Scan the records that follow, and whenever a line has the word "lamp", copy it.

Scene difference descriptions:
◆ ◆ ◆ ◆

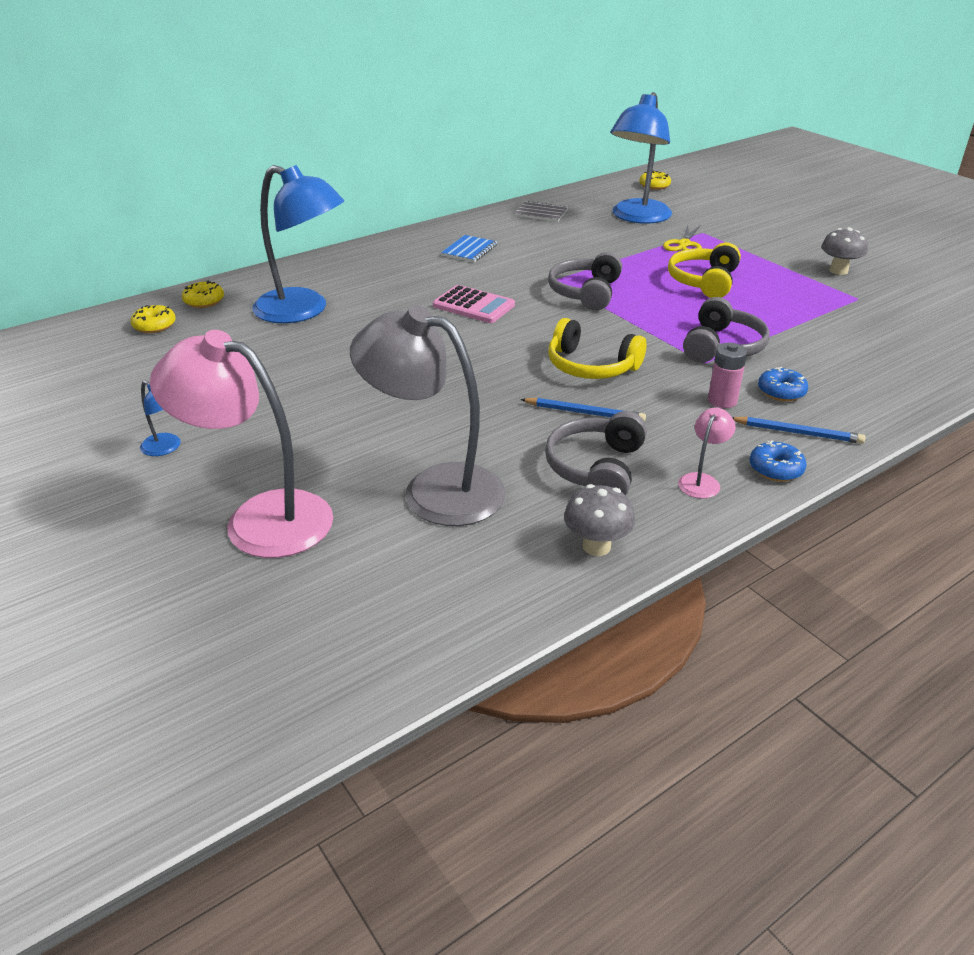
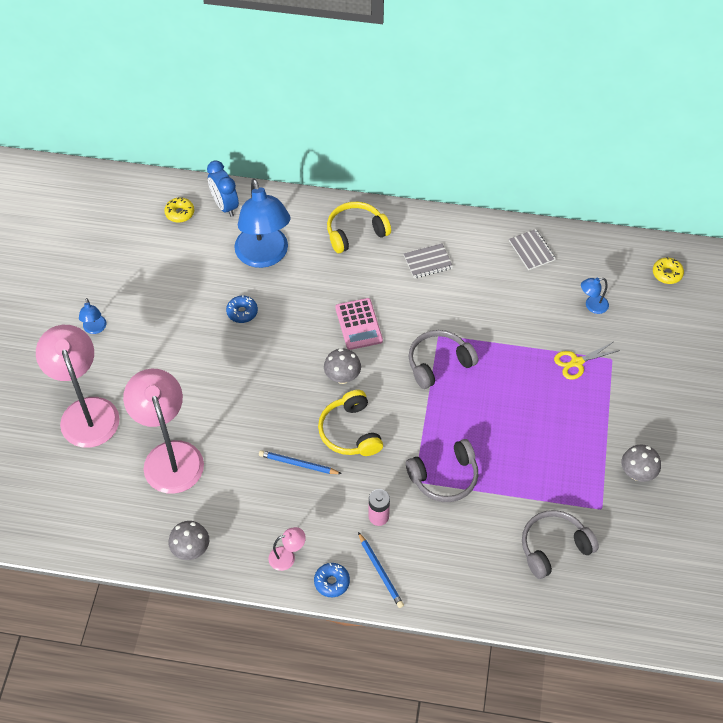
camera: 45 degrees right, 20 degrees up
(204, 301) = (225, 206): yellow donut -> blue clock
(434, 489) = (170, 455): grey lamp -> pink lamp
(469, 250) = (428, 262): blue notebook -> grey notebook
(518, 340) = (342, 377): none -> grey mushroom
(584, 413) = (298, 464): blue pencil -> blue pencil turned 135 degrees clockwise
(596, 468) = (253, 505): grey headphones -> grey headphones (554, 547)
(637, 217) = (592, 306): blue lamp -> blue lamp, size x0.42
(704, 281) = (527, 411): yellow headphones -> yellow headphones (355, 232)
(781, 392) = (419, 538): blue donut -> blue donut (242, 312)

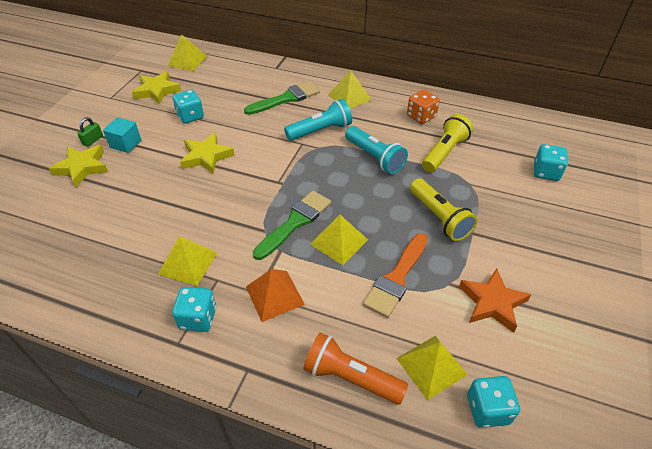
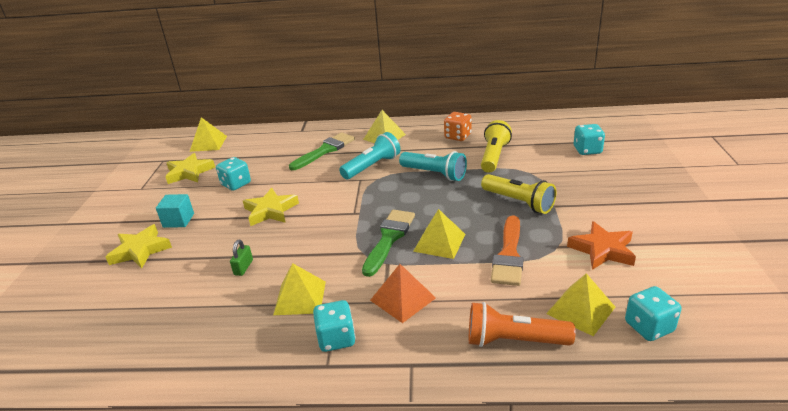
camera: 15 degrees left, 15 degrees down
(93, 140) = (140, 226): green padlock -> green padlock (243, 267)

◆ ◆ ◆ ◆

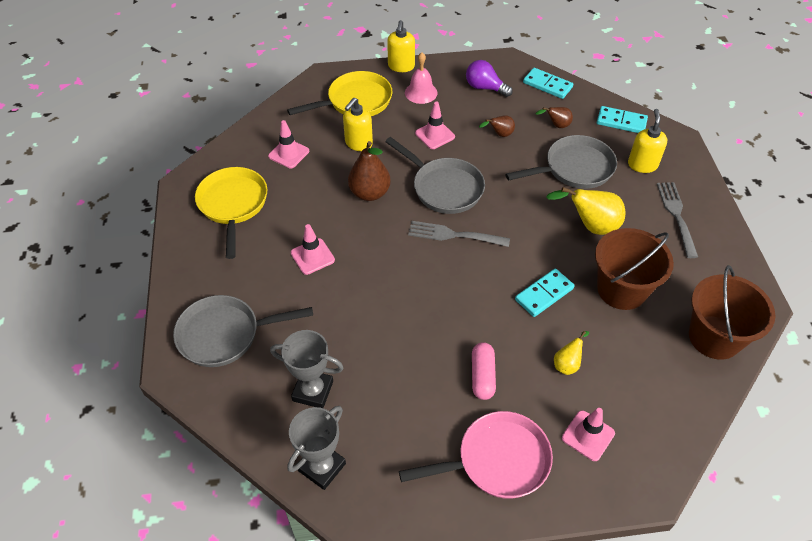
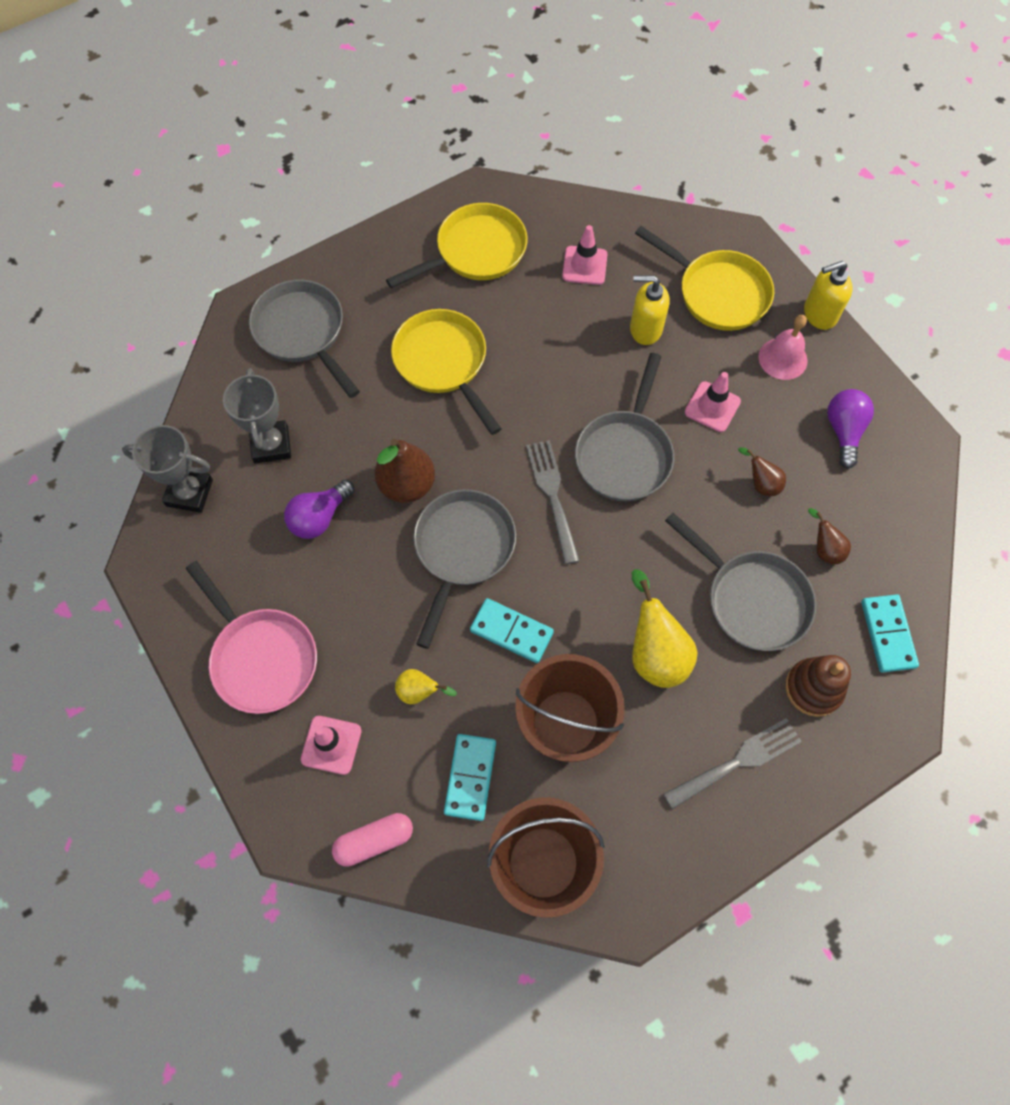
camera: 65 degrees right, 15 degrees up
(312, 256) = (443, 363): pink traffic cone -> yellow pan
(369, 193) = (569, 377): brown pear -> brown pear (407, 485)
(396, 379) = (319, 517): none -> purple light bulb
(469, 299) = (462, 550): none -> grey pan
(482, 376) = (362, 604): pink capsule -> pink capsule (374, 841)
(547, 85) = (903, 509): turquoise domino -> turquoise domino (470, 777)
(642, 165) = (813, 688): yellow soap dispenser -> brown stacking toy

◆ ◆ ◆ ◆

Result below>
(434, 489) = (170, 455): grey lamp -> pink lamp
(637, 217) = (592, 306): blue lamp -> blue lamp, size x0.42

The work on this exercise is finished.